* DATA TO PROCESS:
Content starts

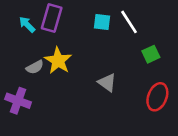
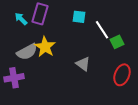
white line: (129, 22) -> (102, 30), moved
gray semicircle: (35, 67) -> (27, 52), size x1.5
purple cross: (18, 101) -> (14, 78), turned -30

Content ends
Content starts

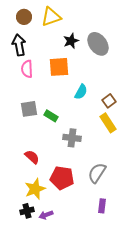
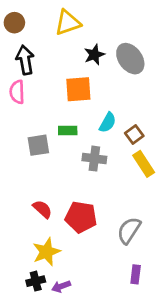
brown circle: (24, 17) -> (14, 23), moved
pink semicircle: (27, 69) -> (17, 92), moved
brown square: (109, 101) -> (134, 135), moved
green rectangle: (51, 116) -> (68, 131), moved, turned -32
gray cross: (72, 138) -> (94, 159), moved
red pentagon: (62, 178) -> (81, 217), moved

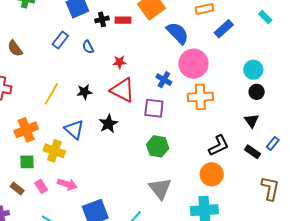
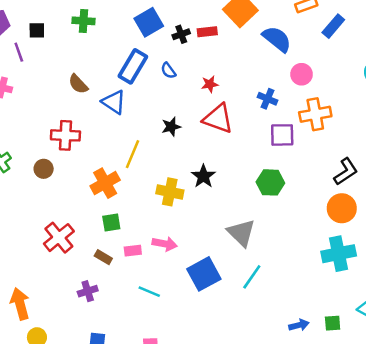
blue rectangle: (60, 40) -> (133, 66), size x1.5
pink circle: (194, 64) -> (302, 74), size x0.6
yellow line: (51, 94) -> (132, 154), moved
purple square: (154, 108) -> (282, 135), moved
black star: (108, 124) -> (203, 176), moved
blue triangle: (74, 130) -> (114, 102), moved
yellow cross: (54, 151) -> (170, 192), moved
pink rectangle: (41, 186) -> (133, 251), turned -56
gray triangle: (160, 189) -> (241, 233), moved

Content ends

* THE PROBLEM: Retrieve each line of the data in which the word "rectangle" can be found.

* WRITTEN REPLY:
green rectangle: (51, 116) -> (68, 131), moved, turned -32
blue rectangle: (60, 40) -> (133, 66), size x1.5
pink rectangle: (41, 186) -> (133, 251), turned -56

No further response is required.